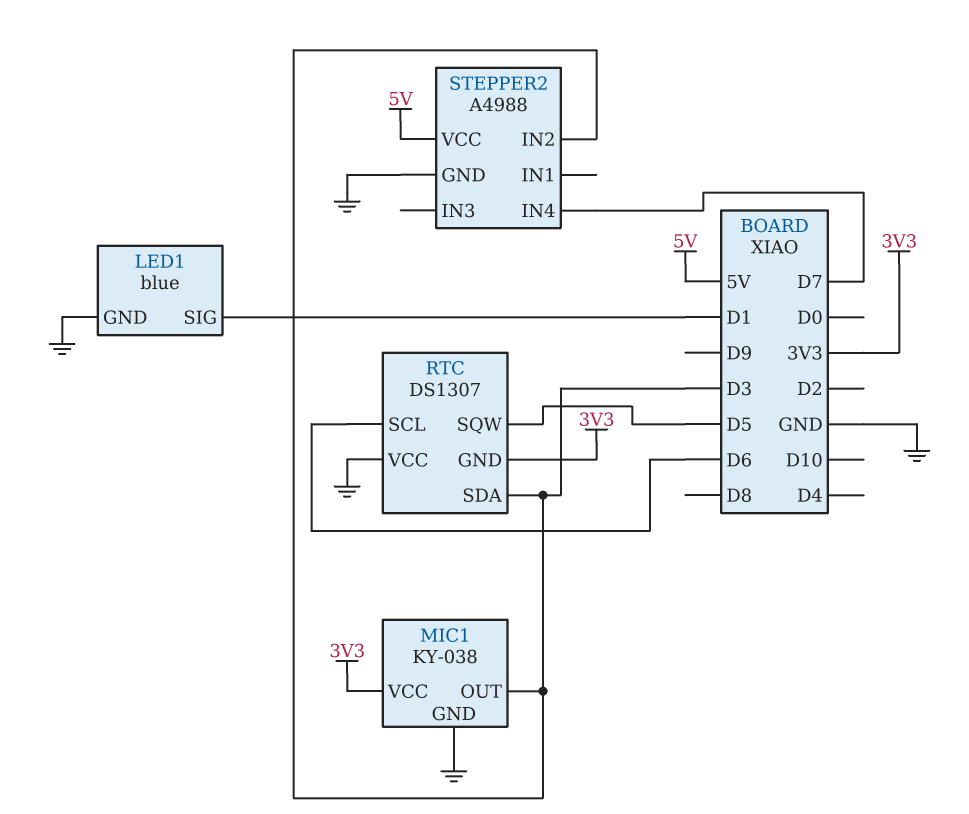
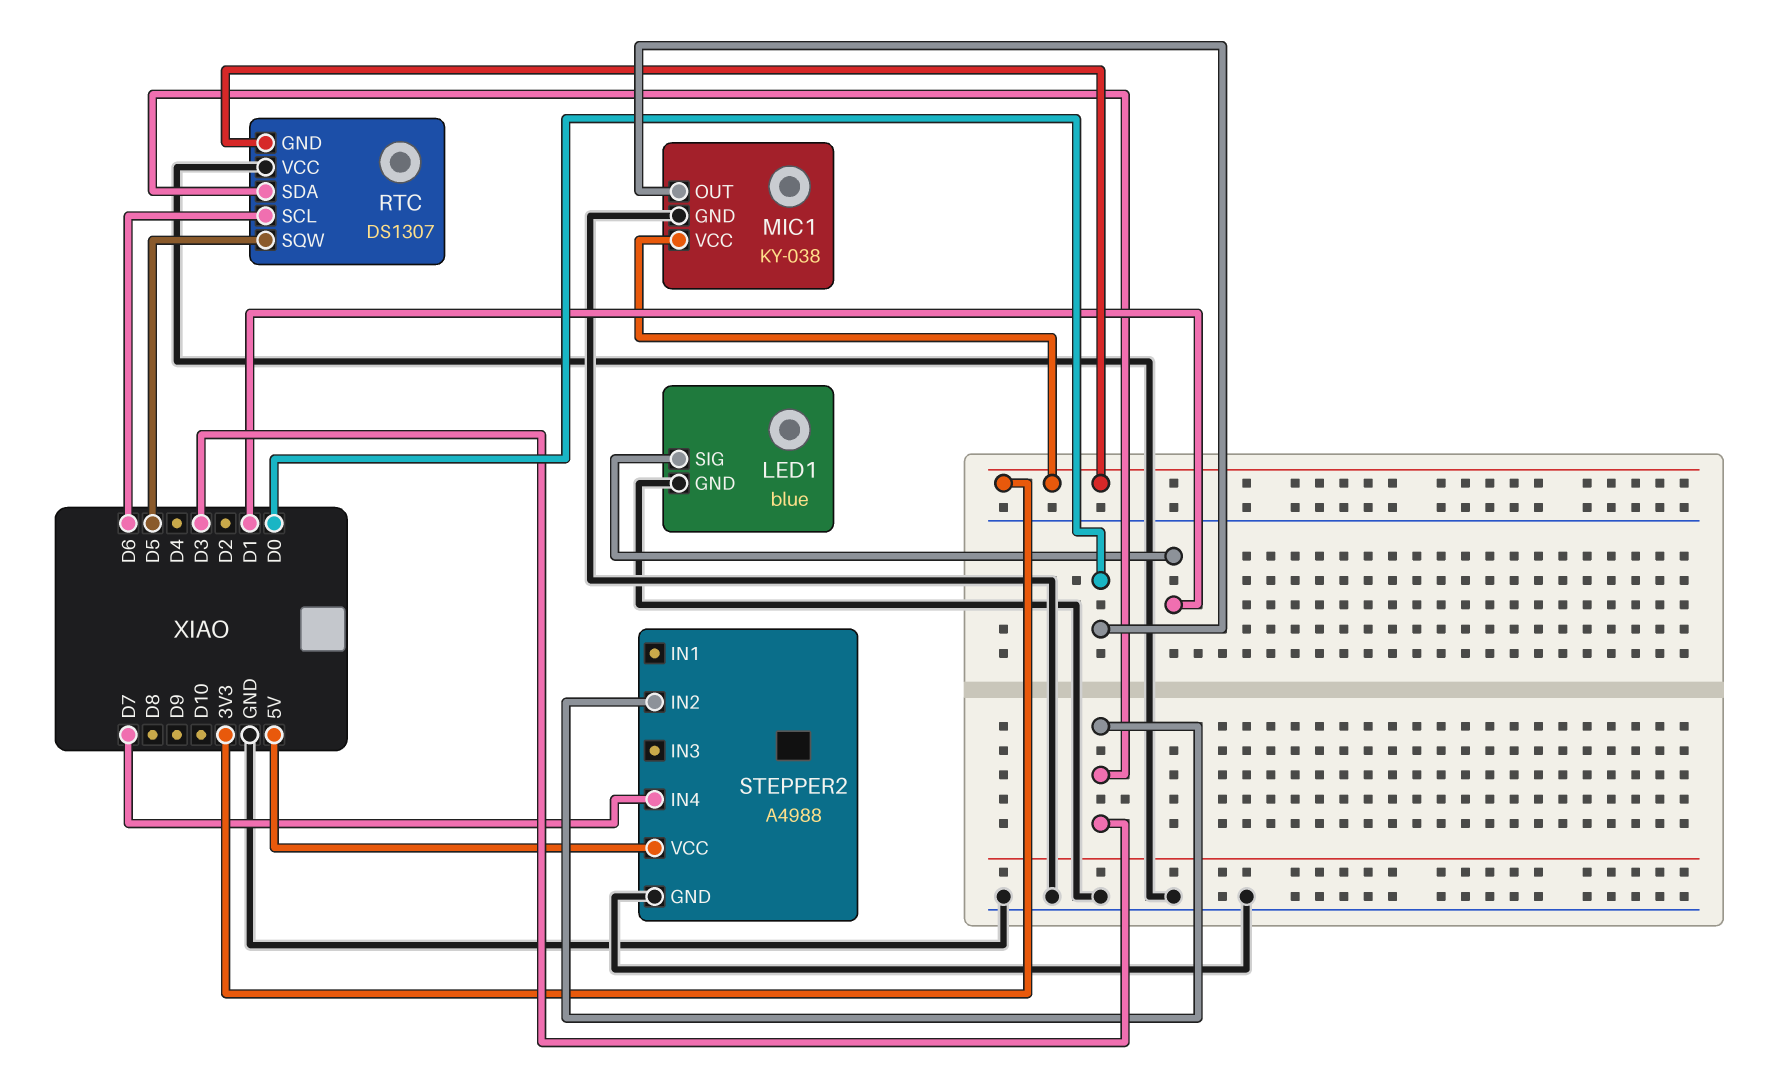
MIC1 pin OUT: D3 -> D0

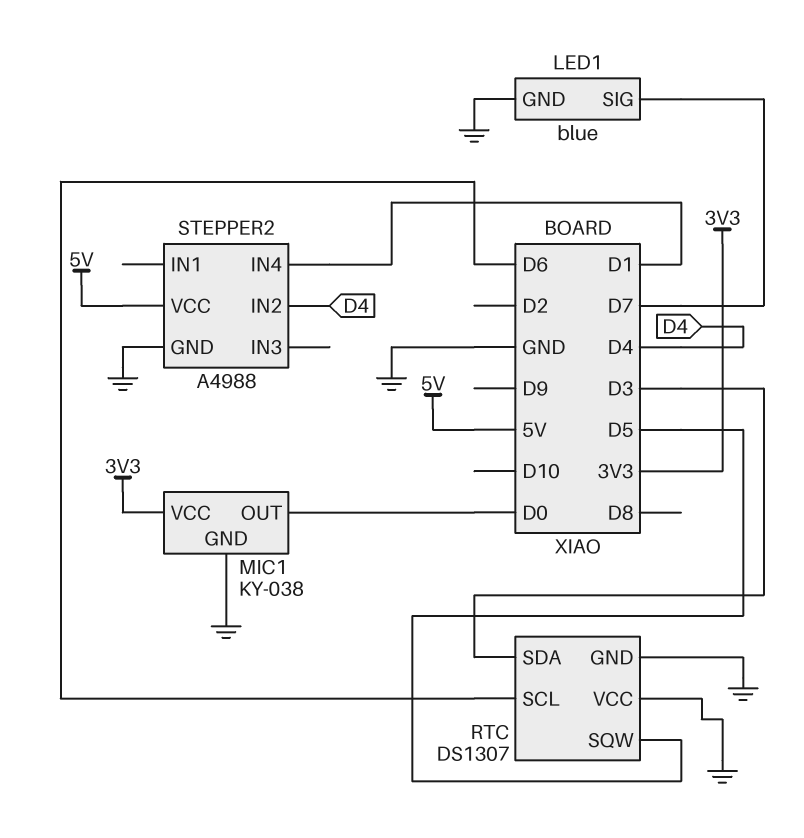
LED1 pin SIG: D1 -> D7
RTC pin GND: 3V3 -> GND
STEPPER2 pin IN2: D3 -> D4
STEPPER2 pin IN4: D7 -> D1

EXERCISE
Give every entry above again, exactly, and keep all pictures out of it.

ANSWER BELOW
MIC1 pin OUT: D3 -> D0

LED1 pin SIG: D1 -> D7
RTC pin GND: 3V3 -> GND
STEPPER2 pin IN2: D3 -> D4
STEPPER2 pin IN4: D7 -> D1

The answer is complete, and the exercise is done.